Task goal >>
In the data below, find every line with the word "cyan" and copy it out.

(Synthetic shape transformation data)
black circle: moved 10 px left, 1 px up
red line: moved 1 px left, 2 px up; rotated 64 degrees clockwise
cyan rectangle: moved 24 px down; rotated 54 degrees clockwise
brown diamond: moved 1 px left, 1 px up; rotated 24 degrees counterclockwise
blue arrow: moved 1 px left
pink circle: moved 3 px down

...

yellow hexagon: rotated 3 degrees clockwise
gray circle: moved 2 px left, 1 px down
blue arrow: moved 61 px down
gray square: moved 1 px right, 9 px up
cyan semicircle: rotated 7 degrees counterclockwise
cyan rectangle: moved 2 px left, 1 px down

==

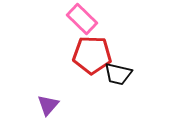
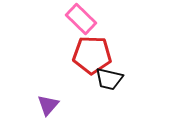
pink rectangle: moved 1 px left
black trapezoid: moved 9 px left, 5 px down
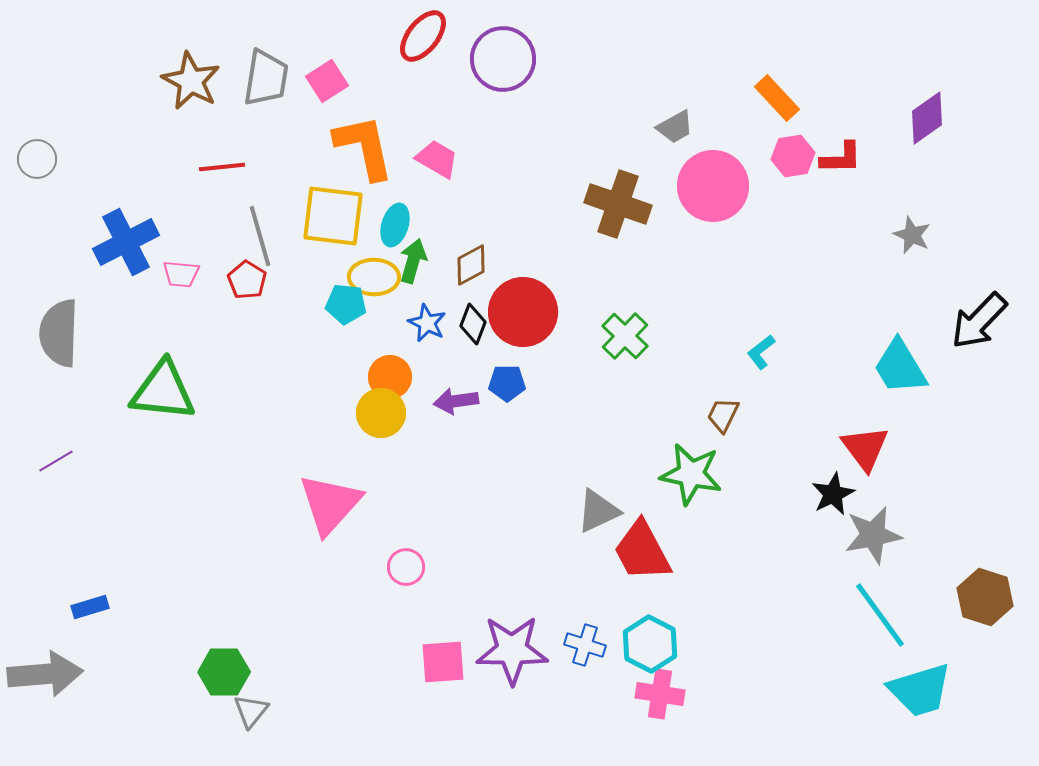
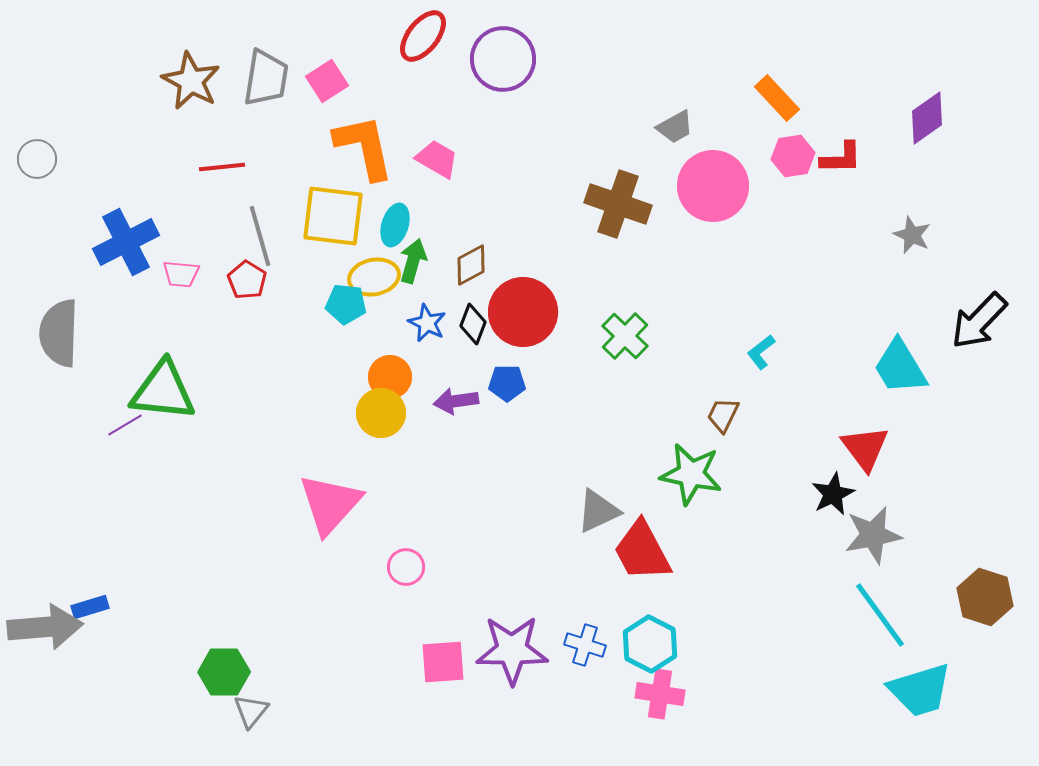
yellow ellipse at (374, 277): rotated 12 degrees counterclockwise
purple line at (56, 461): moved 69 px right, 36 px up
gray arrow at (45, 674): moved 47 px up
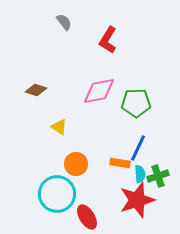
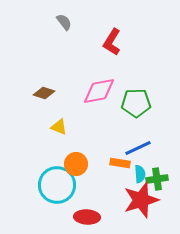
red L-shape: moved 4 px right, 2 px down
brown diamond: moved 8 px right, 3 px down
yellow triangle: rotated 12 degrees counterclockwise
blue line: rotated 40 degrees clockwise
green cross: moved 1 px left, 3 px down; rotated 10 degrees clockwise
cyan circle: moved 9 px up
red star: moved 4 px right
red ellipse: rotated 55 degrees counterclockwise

Answer area >>
cyan rectangle: moved 24 px down; rotated 54 degrees clockwise
cyan semicircle: rotated 7 degrees counterclockwise
cyan rectangle: moved 2 px left, 1 px down
cyan circle: moved 9 px up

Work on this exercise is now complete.